■ Your task ■
Search the material for the word "turquoise" and copy each line that holds it.

■ Raw data ■
************

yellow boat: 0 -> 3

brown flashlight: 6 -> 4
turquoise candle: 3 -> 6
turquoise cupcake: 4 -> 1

************

■ Reply to the task ■
turquoise candle: 3 -> 6
turquoise cupcake: 4 -> 1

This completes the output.